ABOUT THIS EXERCISE:
Restate word for word, and only, the lines that extend from the line containing "in_second: [679, 440]" through the end of the records below.

*** Opening MATERIAL PROVIDED ***

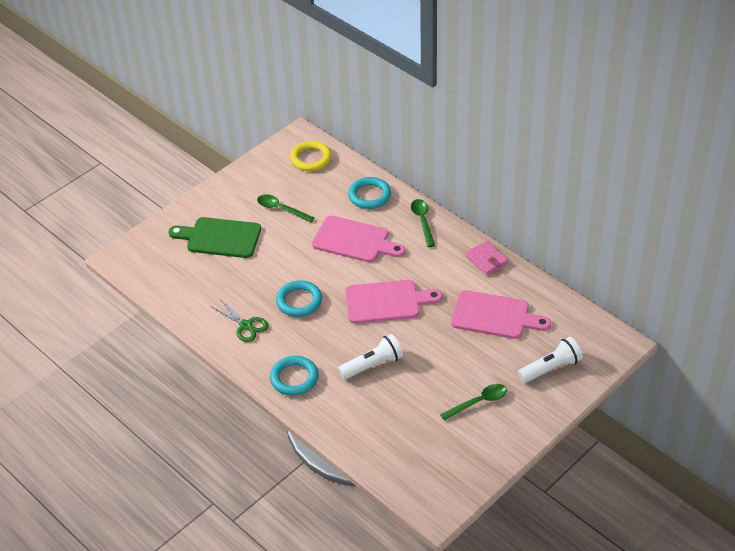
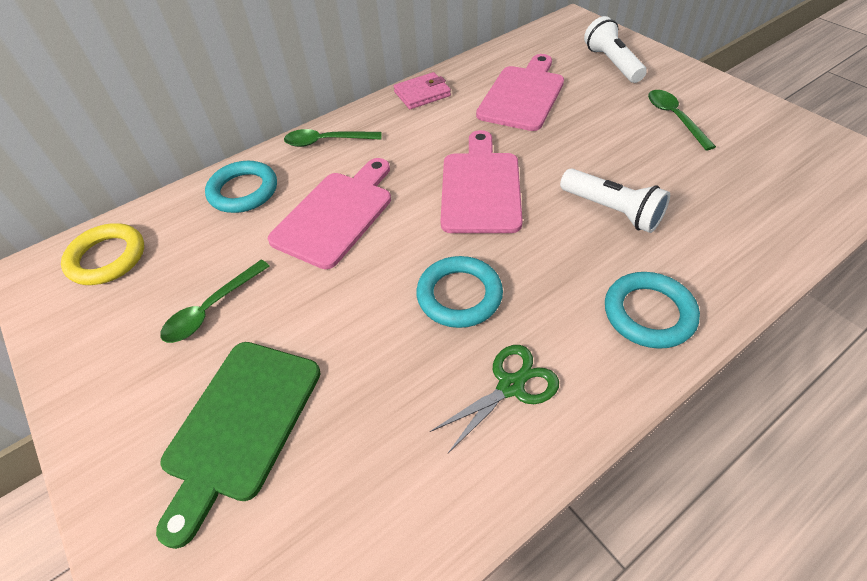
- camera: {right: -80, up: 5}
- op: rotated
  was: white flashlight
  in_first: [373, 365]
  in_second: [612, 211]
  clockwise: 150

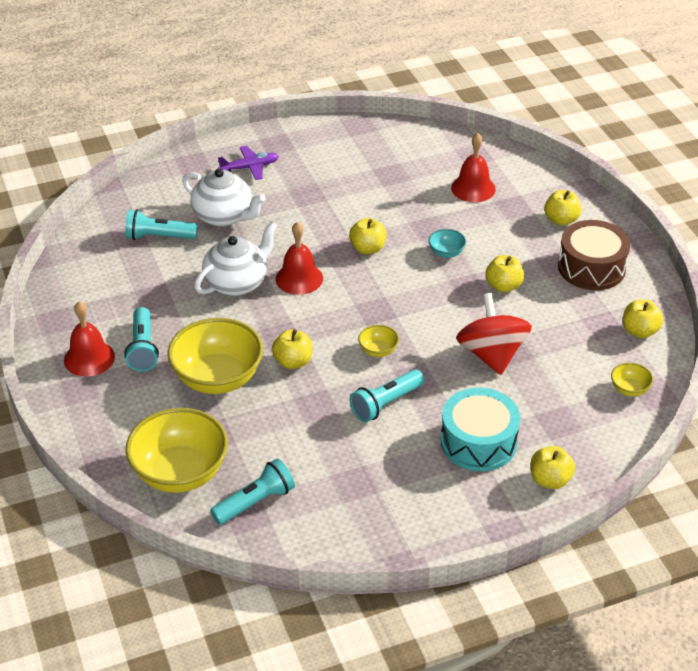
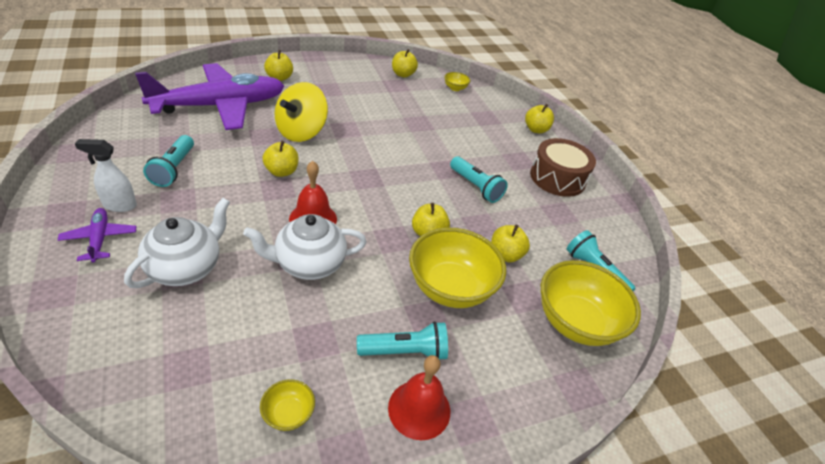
- camera: {right: -95, up: 0}
- op: shifted
  was: turquoise flashlight
  in_first: [158, 237]
  in_second: [173, 169]
- op: rotated
  was: white teapot
  in_first: [237, 283]
  in_second: [309, 264]
  clockwise: -60
- op: shifted
  was: yellow bowl
  in_first: [378, 350]
  in_second: [288, 414]
- op: swapped
  was: turquoise bowl
  now: yellow spinning top
  in_first: [446, 253]
  in_second: [301, 132]
- op: gone
  was: turquoise drum
  in_first: [478, 442]
- op: swapped
  was: red bell
  now: purple plane
  in_first: [473, 188]
  in_second: [220, 106]
- op: gone
  was: red spinning top
  in_first: [491, 354]
- op: shifted
  was: yellow apple
  in_first: [503, 286]
  in_second: [505, 255]
- op: shifted
  was: brown drum
  in_first: [591, 267]
  in_second: [557, 178]
- op: new
  now: white spray bottle
  in_second: [119, 205]

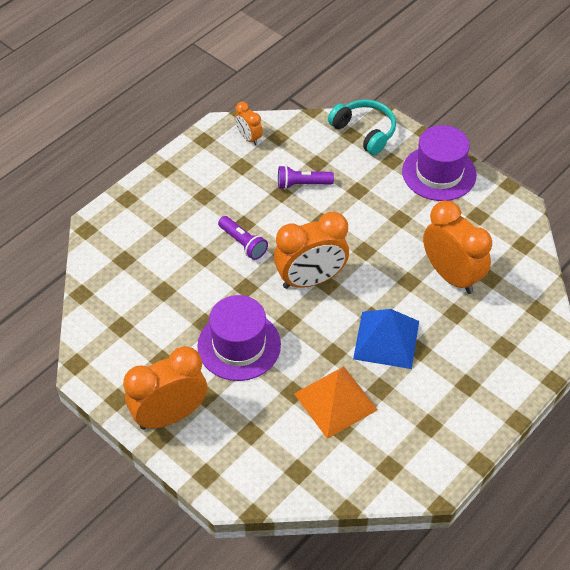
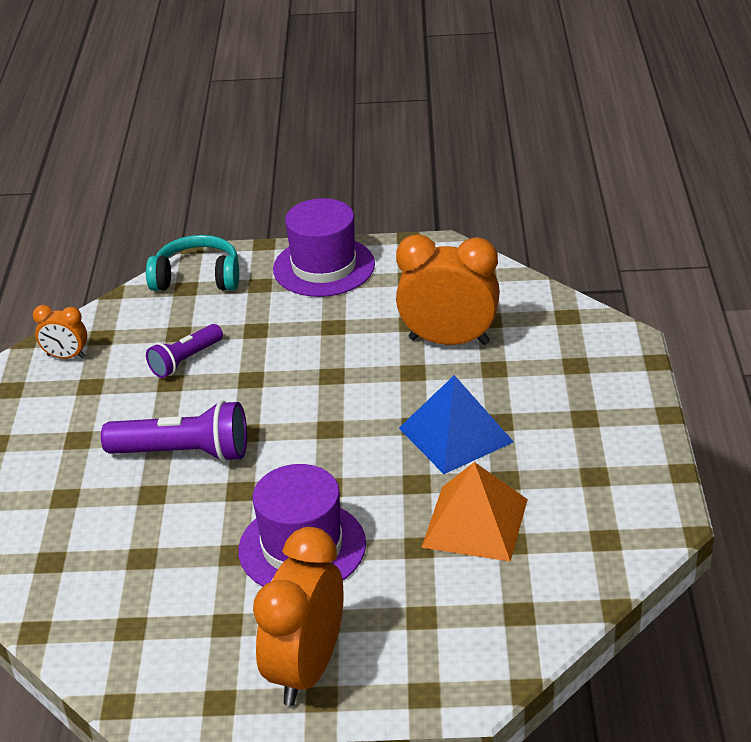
- camera: {right: -40, up: -15}
- op: scaled
  was: purple flashlight
  in_first: [243, 243]
  in_second: [184, 453]
  ratio: 1.61
- op: gone
  was: orange clock
  in_first: [310, 280]

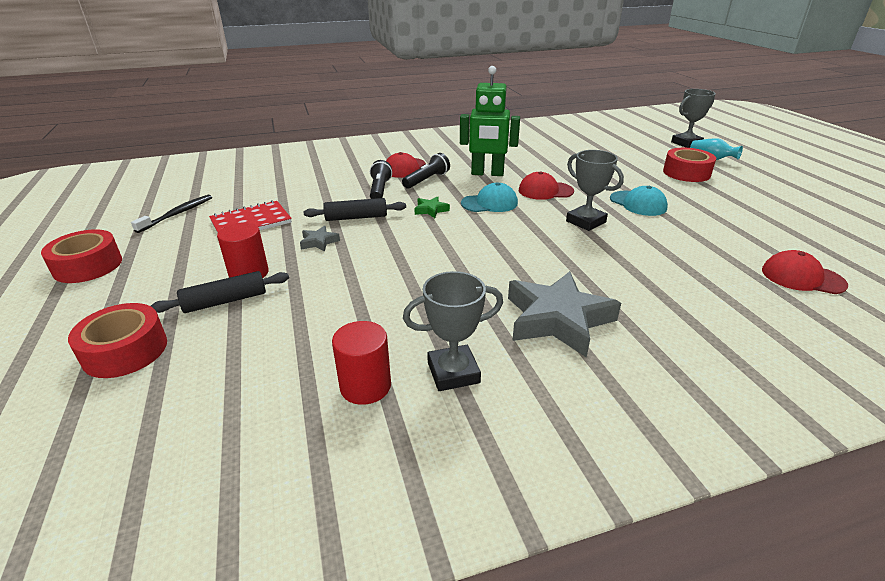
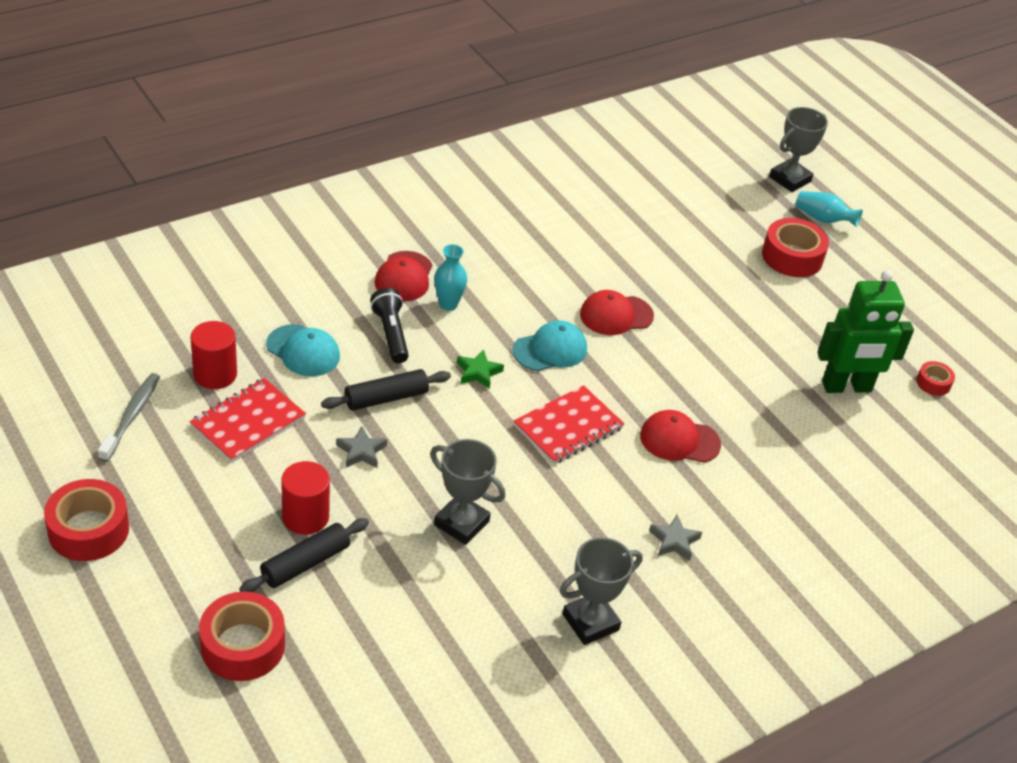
- camera: {right: -20, up: 10}
- op: repainted
  was: black toothbrush
  now: grey toothbrush
  in_first: [177, 214]
  in_second: [131, 416]
- op: shifted
  was: red cylinder
  in_first: [365, 386]
  in_second: [215, 374]
- op: swapped
  was: black flashlight
  now: turquoise vase
  in_first: [427, 180]
  in_second: [448, 304]
- op: shifted
  was: green robot
  in_first: [487, 173]
  in_second: [846, 387]
- op: scaled
  was: grey star
  in_first: [557, 319]
  in_second: [674, 541]
  ratio: 0.44
- op: shifted
  was: grey trophy
  in_first: [585, 222]
  in_second: [461, 523]
- op: shifted
  was: turquoise cap
  in_first: [638, 203]
  in_second: [303, 351]
- op: shifted
  was: red cap
  in_first: [802, 277]
  in_second: [679, 440]
- op: new
  now: red notebook
  in_second: [568, 427]
- op: new
  now: red tape
  in_second: [933, 383]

*** Closing MATERIAL PROVIDED ***

SOLUTION TO THIS EXERCISE:
  in_second: [679, 440]
- op: new
  now: red notebook
  in_second: [568, 427]
- op: new
  now: red tape
  in_second: [933, 383]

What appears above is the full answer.